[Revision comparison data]
________________________

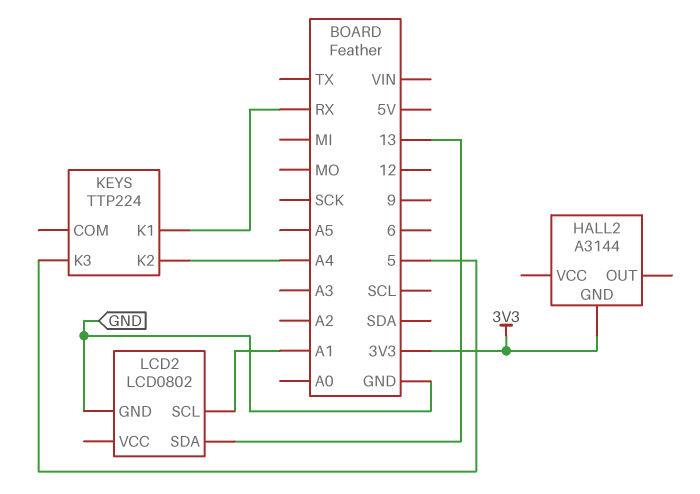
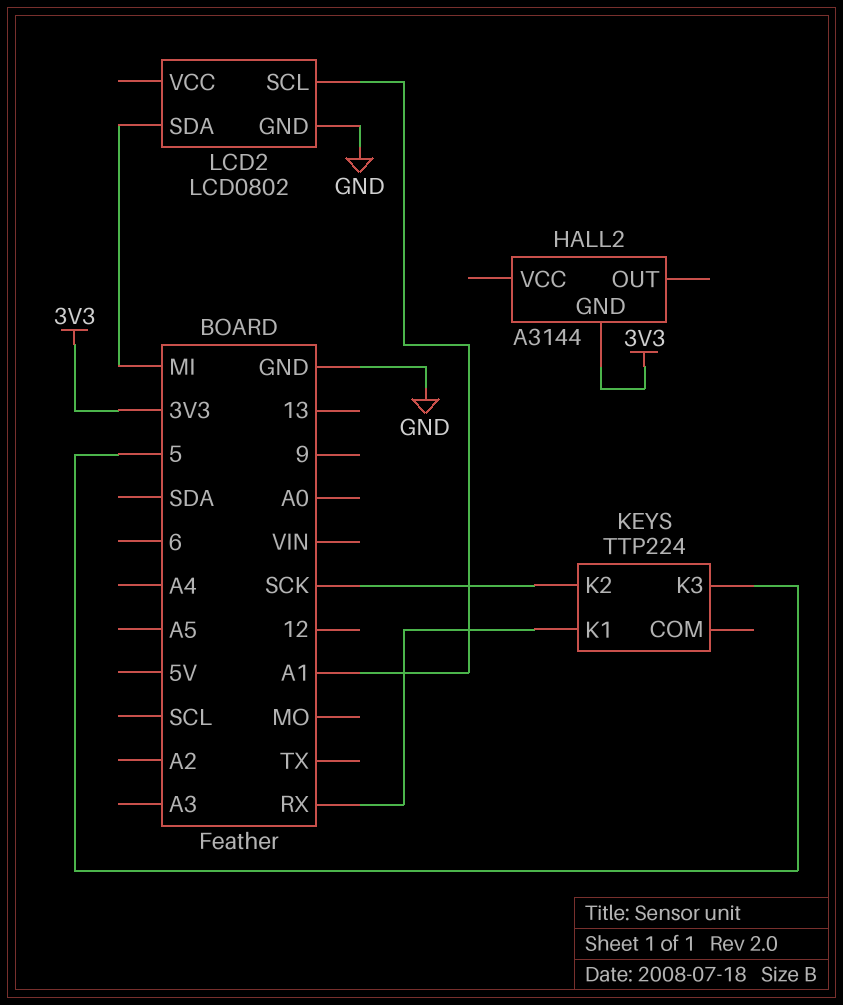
KEYS pin K2: A4 -> SCK
LCD2 pin SDA: 13 -> MI

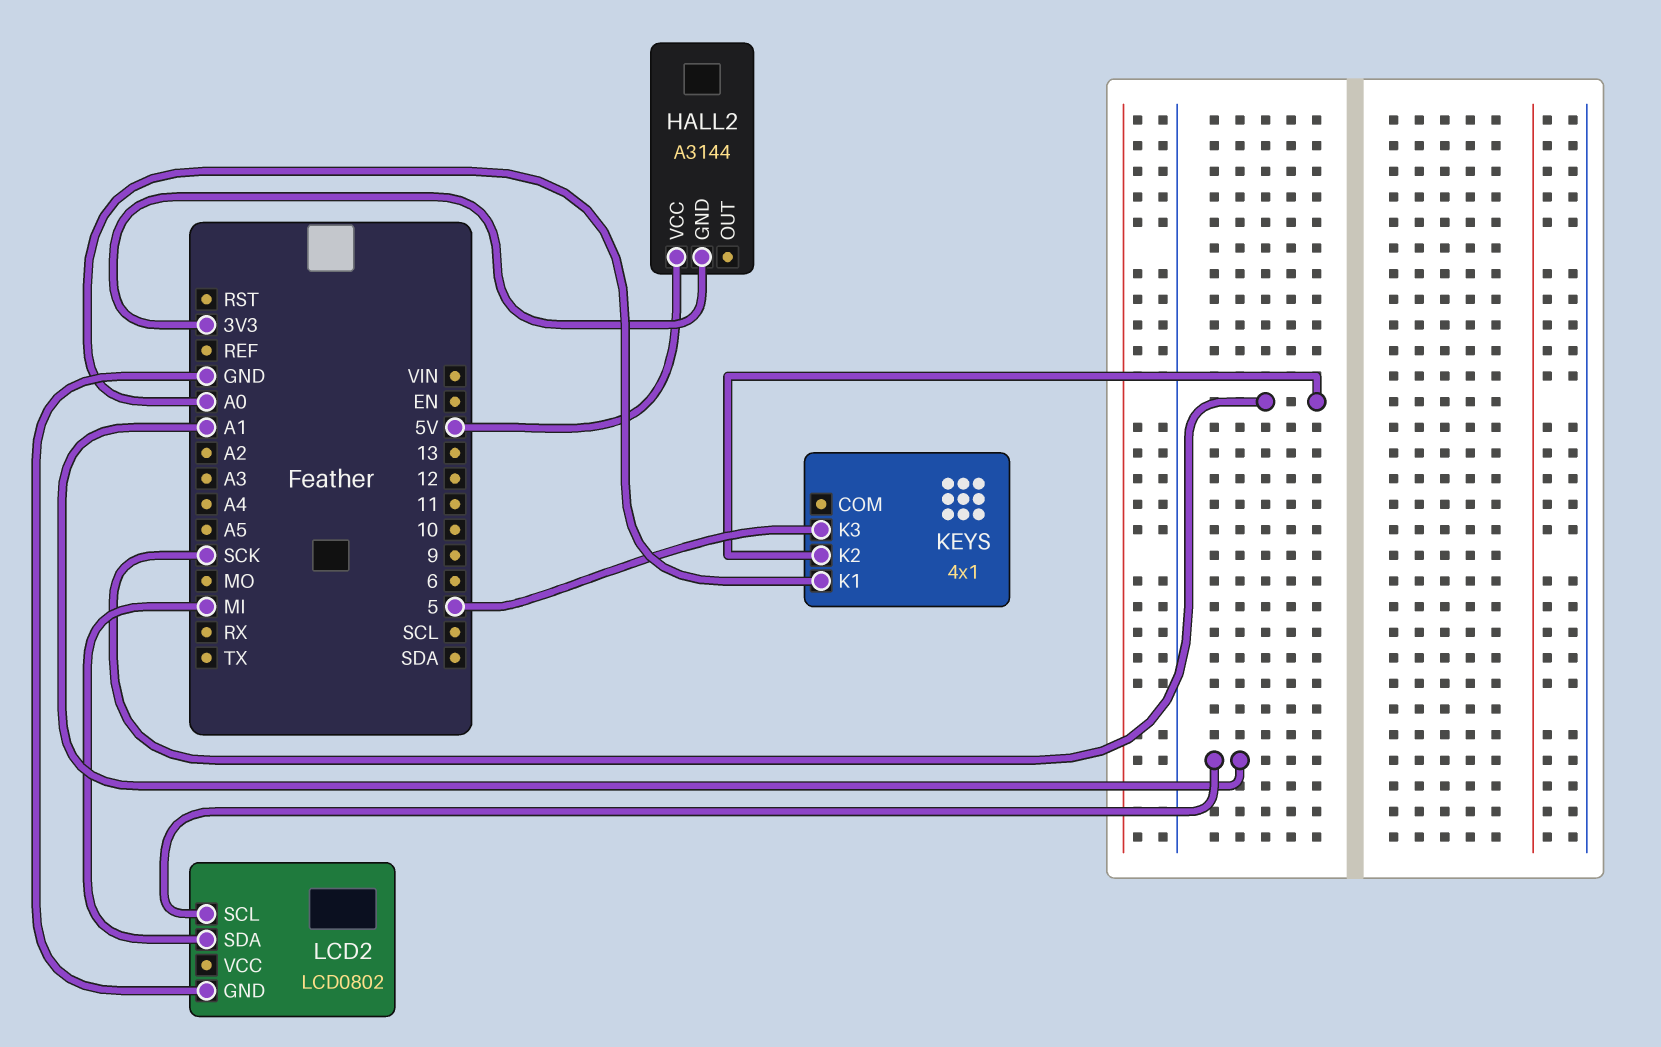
HALL2 pin VCC: none -> 5V
KEYS: TTP224 -> 4x1
KEYS pin K1: RX -> A0

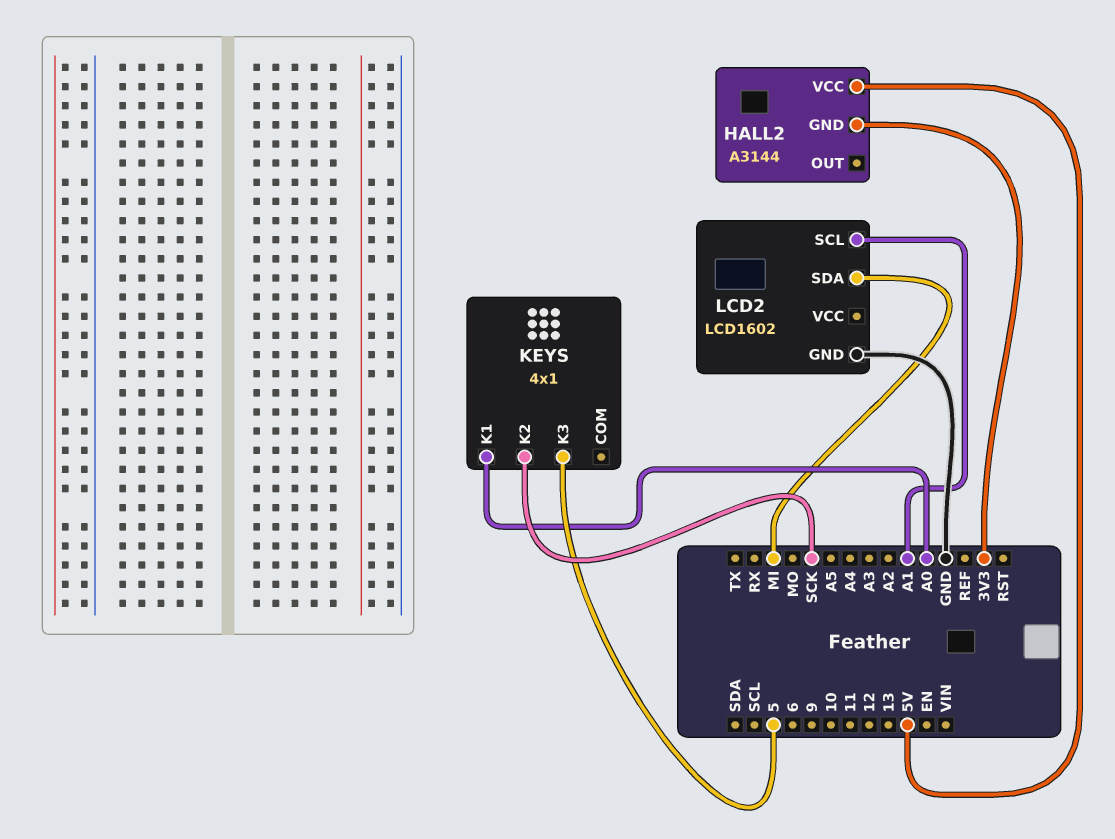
LCD2: LCD0802 -> LCD1602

________________________

■ TASK DETAILS ■
Wherever the word "KEYS" appears in the entries above, copy that whole line.

■ SOLUTION FOR THIS TASK ■
KEYS pin K2: A4 -> SCK
KEYS: TTP224 -> 4x1
KEYS pin K1: RX -> A0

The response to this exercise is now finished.